AIM OF THE TASK
If a line of the data below contains the string "yellow", copy it into your answer.

== INPUT MATERIAL ==

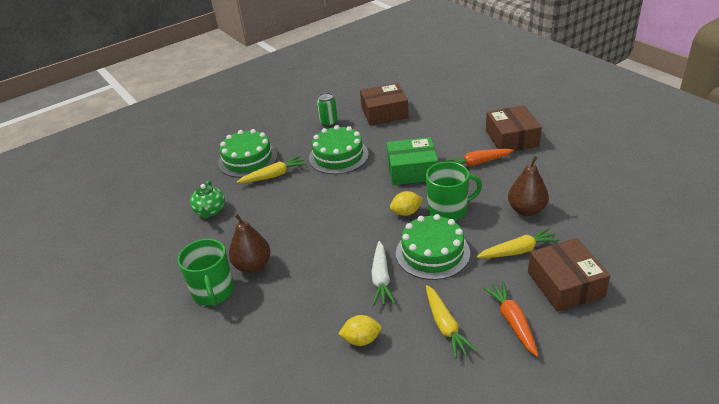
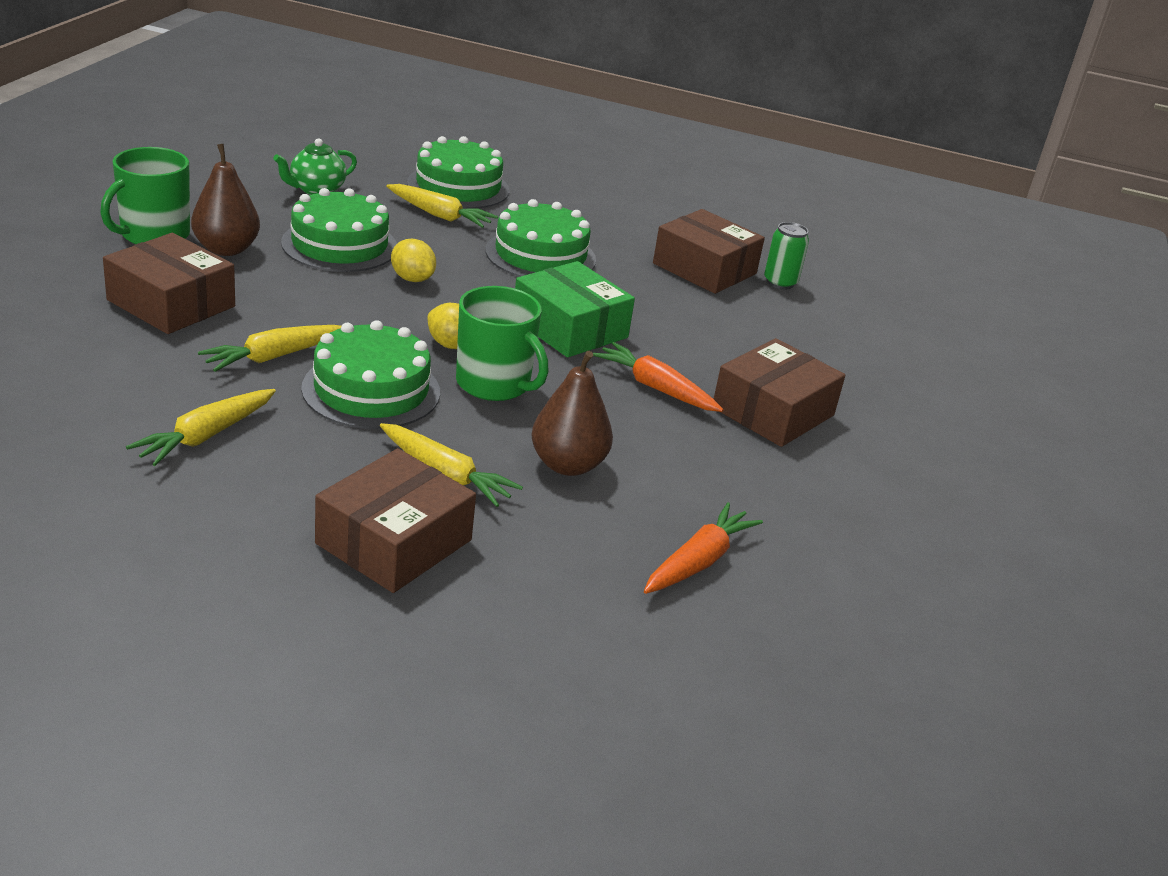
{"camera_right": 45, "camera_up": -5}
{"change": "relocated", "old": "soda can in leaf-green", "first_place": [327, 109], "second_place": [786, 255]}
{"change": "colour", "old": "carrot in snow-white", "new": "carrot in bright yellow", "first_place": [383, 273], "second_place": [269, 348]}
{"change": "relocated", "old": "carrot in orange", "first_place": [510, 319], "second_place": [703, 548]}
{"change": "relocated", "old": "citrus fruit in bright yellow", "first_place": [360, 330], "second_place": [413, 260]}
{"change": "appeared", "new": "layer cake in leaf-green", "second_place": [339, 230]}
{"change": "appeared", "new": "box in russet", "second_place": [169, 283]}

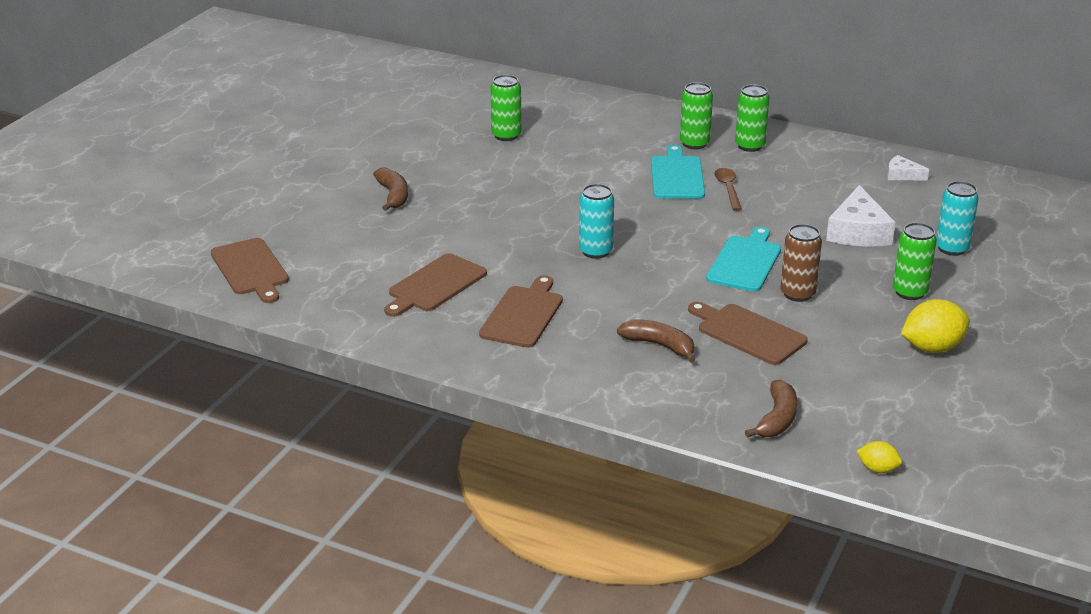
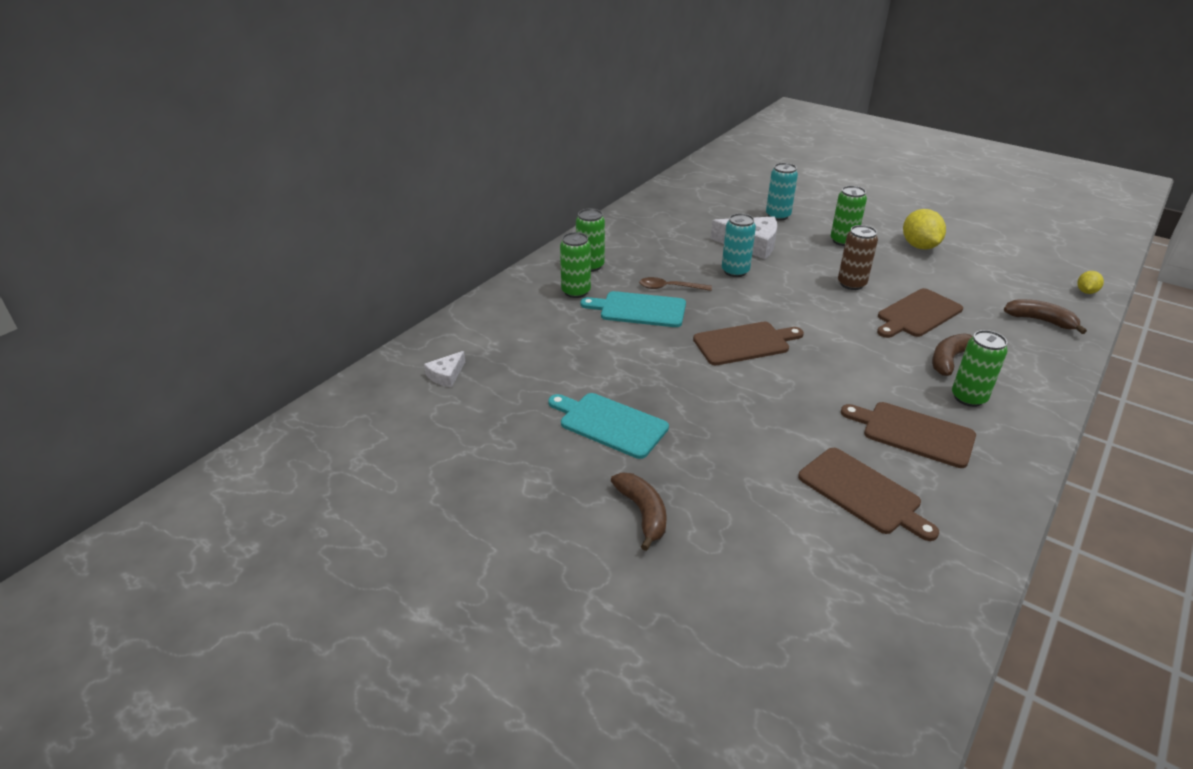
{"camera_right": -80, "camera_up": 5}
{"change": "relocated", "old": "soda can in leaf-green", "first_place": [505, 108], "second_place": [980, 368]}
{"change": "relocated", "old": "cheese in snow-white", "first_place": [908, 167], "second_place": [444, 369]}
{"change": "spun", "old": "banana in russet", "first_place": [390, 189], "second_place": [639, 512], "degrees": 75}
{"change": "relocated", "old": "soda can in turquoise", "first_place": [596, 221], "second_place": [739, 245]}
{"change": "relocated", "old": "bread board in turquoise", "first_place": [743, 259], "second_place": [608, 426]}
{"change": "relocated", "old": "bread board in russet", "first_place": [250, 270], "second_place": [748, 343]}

===
== INPUT MATERIAL ==

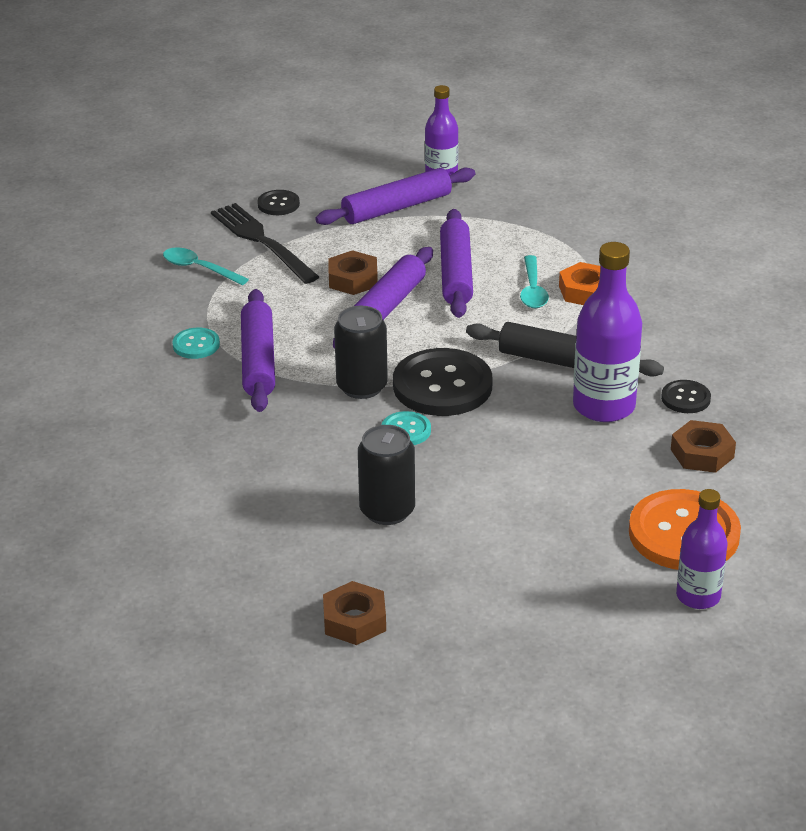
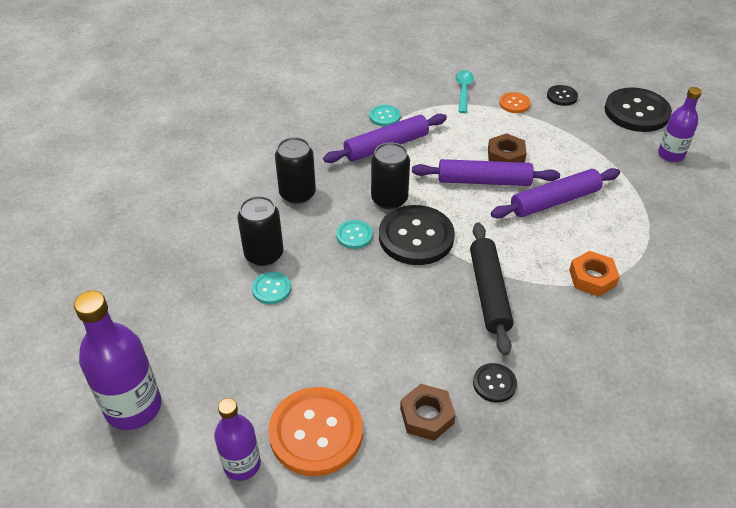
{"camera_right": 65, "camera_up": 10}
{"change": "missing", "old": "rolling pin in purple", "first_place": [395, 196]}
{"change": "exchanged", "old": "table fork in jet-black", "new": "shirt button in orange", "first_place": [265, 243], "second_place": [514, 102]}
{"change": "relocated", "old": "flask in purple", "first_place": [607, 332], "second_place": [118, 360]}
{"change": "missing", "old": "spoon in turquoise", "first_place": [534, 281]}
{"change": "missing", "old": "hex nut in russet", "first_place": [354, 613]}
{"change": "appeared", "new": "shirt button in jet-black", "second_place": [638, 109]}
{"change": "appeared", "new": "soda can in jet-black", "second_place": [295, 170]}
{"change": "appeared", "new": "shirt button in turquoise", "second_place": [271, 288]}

===

YOUR RESPONSE
{"change": "colour", "old": "carrot in snow-white", "new": "carrot in bright yellow", "first_place": [383, 273], "second_place": [269, 348]}
{"change": "relocated", "old": "citrus fruit in bright yellow", "first_place": [360, 330], "second_place": [413, 260]}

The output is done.